● Task item:
Make a verbatim copy of the records; pictures stay out.

---------- Dataset records ----------

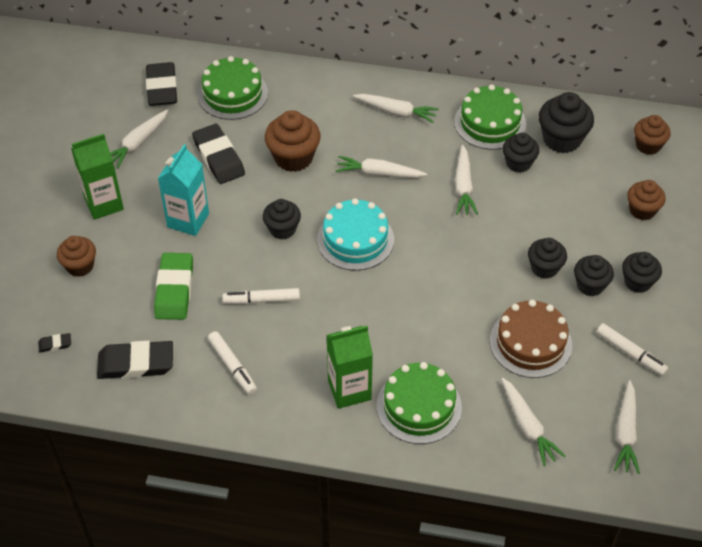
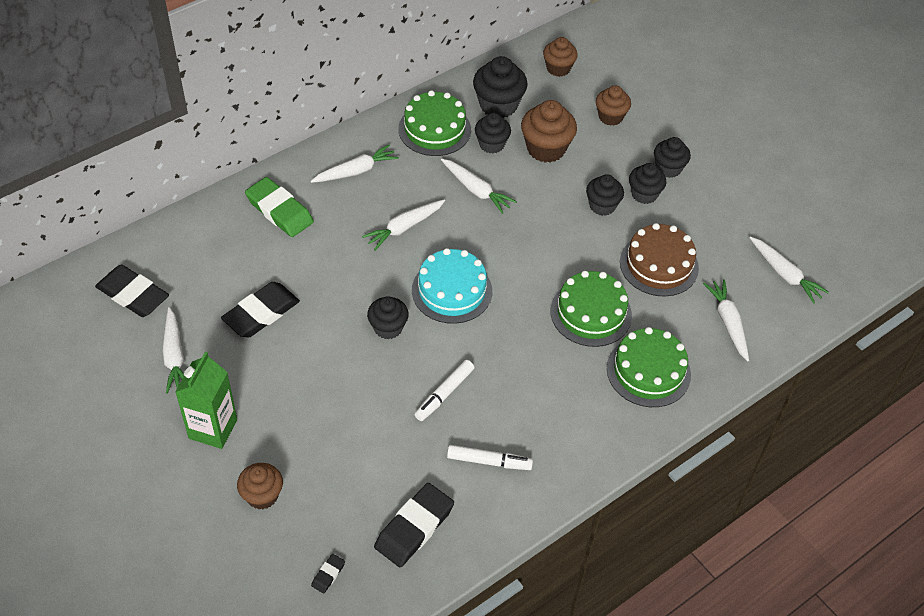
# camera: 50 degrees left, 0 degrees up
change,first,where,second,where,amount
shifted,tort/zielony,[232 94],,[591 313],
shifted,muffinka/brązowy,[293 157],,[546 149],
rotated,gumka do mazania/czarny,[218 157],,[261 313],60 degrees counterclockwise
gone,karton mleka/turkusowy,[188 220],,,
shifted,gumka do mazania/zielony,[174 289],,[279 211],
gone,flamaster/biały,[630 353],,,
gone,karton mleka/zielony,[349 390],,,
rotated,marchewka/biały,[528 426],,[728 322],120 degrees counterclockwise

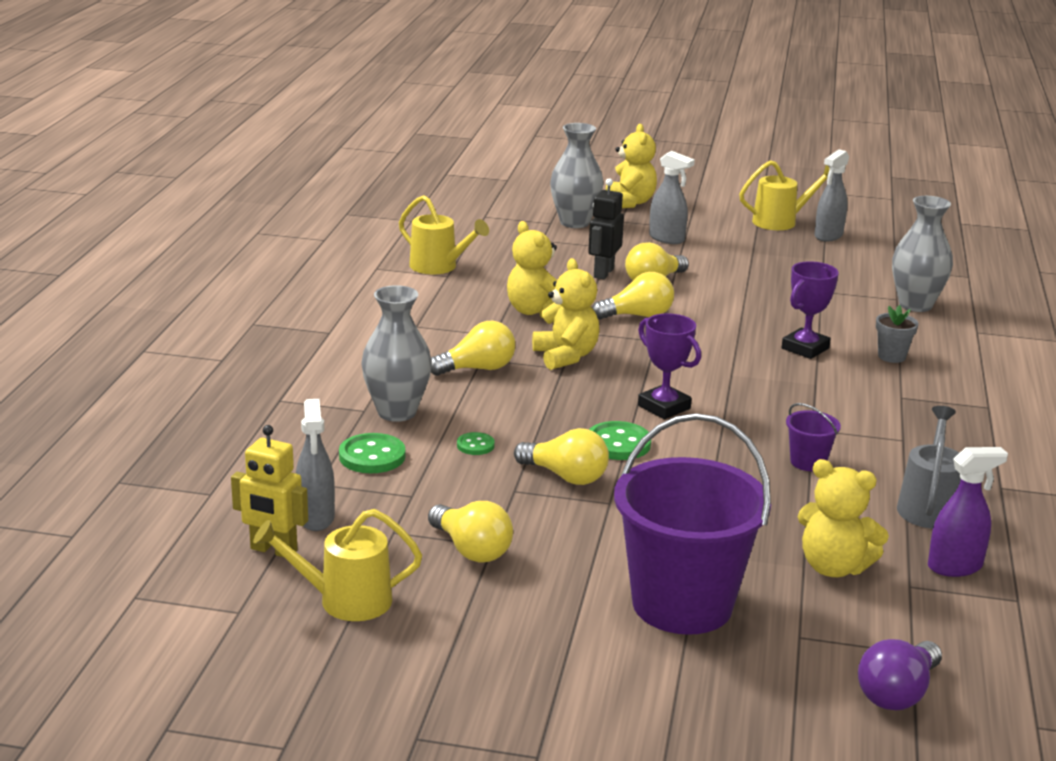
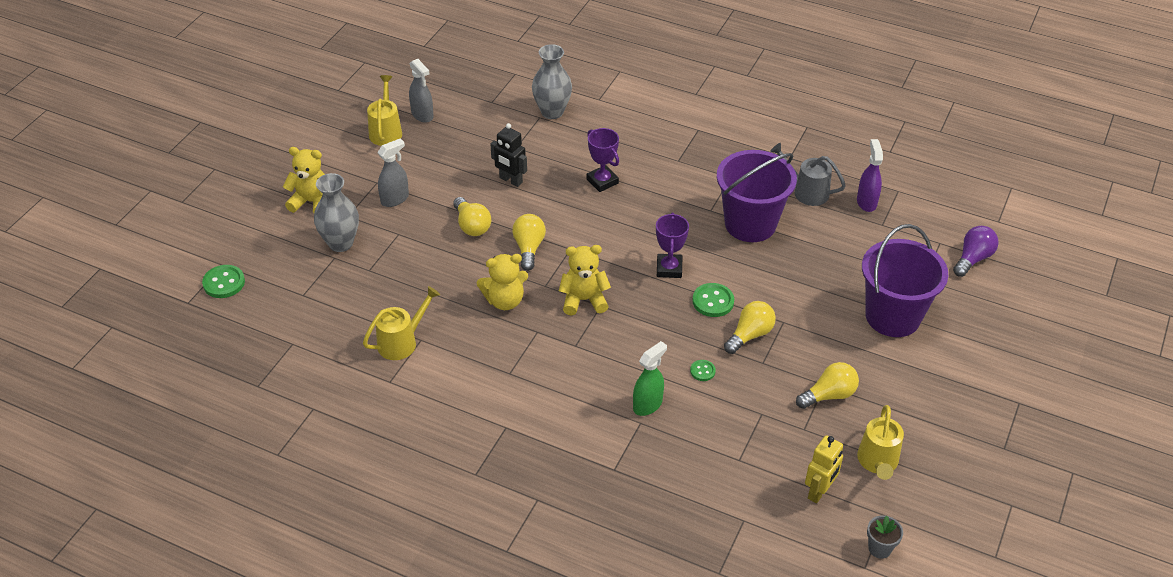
# camera: 75 degrees left, 20 degrees up
change,first,where,second,where,amount
shifted,robot/czarny,[603 273],,[510 180],
swapped,wazon/szary,[397 412],spryskiwacz/zielony,[647 405],
shifted,doniczka/szary,[891 356],,[879 548],
rotated,puchar/fioletowy,[664 407],,[669 268],60 degrees counterclockwise
gone,żarówka/żółty,[477 369],,,
gone,spryskiwacz/szary,[316 518],,,
scaled,wiadro/fioletowy,[808 462],,[750 224],x2.41
shifted,guzik/zielony,[372 456],,[224 283],
gone,miś/żółty,[833 567],,,
rotated,żarówka/fioletowy,[897 693],,[973 259],105 degrees counterclockwise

----------

● Result for this exercise:
# camera: 50 degrees left, 0 degrees up
change,first,where,second,where,amount
shifted,tort/zielony,[232 94],,[591 313],
shifted,muffinka/brązowy,[293 157],,[546 149],
rotated,gumka do mazania/czarny,[218 157],,[261 313],60 degrees counterclockwise
gone,karton mleka/turkusowy,[188 220],,,
shifted,gumka do mazania/zielony,[174 289],,[279 211],
gone,flamaster/biały,[630 353],,,
gone,karton mleka/zielony,[349 390],,,
rotated,marchewka/biały,[528 426],,[728 322],120 degrees counterclockwise

# camera: 75 degrees left, 20 degrees up
change,first,where,second,where,amount
shifted,robot/czarny,[603 273],,[510 180],
swapped,wazon/szary,[397 412],spryskiwacz/zielony,[647 405],
shifted,doniczka/szary,[891 356],,[879 548],
rotated,puchar/fioletowy,[664 407],,[669 268],60 degrees counterclockwise
gone,żarówka/żółty,[477 369],,,
gone,spryskiwacz/szary,[316 518],,,
scaled,wiadro/fioletowy,[808 462],,[750 224],x2.41
shifted,guzik/zielony,[372 456],,[224 283],
gone,miś/żółty,[833 567],,,
rotated,żarówka/fioletowy,[897 693],,[973 259],105 degrees counterclockwise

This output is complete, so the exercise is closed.